* **Stored records**:
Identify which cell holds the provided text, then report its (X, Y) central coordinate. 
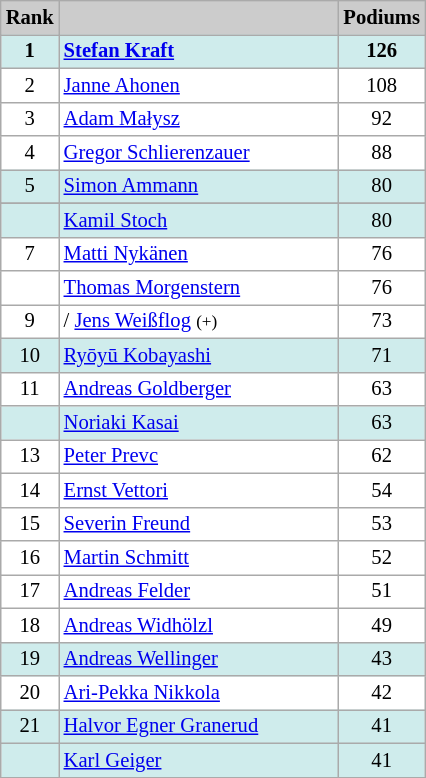
Andreas Widhölzl (199, 625)
Andreas Wellinger (199, 659)
2 (30, 85)
4 (30, 153)
Matti Nykänen (199, 254)
15 (30, 524)
52 (382, 557)
62 (382, 456)
126 (382, 51)
Ryōyū Kobayashi (199, 355)
Peter Prevc (199, 456)
Kamil Stoch (199, 220)
Ernst Vettori (199, 490)
/ Jens Weißflog (+) (199, 321)
5 (30, 186)
Severin Freund (199, 524)
Rank (30, 17)
Podiums (382, 17)
53 (382, 524)
54 (382, 490)
Karl Geiger (199, 760)
Janne Ahonen (199, 85)
108 (382, 85)
21 (30, 726)
19 (30, 659)
43 (382, 659)
Andreas Goldberger (199, 389)
3 (30, 119)
Gregor Schlierenzauer (199, 153)
10 (30, 355)
Noriaki Kasai (199, 423)
17 (30, 591)
18 (30, 625)
Halvor Egner Granerud (199, 726)
13 (30, 456)
7 (30, 254)
51 (382, 591)
92 (382, 119)
Martin Schmitt (199, 557)
20 (30, 693)
16 (30, 557)
Adam Małysz (199, 119)
71 (382, 355)
49 (382, 625)
14 (30, 490)
Ari-Pekka Nikkola (199, 693)
Thomas Morgenstern (199, 287)
9 (30, 321)
73 (382, 321)
Andreas Felder (199, 591)
42 (382, 693)
Simon Ammann (199, 186)
88 (382, 153)
11 (30, 389)
1 (30, 51)
Stefan Kraft (199, 51)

* **Exercise**:
Write the rows from the line with "Andreas Widhölzl (199, 625)" through the line with "Andreas Goldberger (199, 389)", both ends included, as a JSON list of strings, one string per line and no blank lines.

* **Task result**:
[
  "Andreas Widhölzl (199, 625)",
  "Andreas Wellinger (199, 659)",
  "2 (30, 85)",
  "4 (30, 153)",
  "Matti Nykänen (199, 254)",
  "15 (30, 524)",
  "52 (382, 557)",
  "62 (382, 456)",
  "126 (382, 51)",
  "Ryōyū Kobayashi (199, 355)",
  "Peter Prevc (199, 456)",
  "Kamil Stoch (199, 220)",
  "Ernst Vettori (199, 490)",
  "/ Jens Weißflog (+) (199, 321)",
  "5 (30, 186)",
  "Severin Freund (199, 524)",
  "Rank (30, 17)",
  "Podiums (382, 17)",
  "53 (382, 524)",
  "54 (382, 490)",
  "Karl Geiger (199, 760)",
  "Janne Ahonen (199, 85)",
  "108 (382, 85)",
  "21 (30, 726)",
  "19 (30, 659)",
  "43 (382, 659)",
  "Andreas Goldberger (199, 389)"
]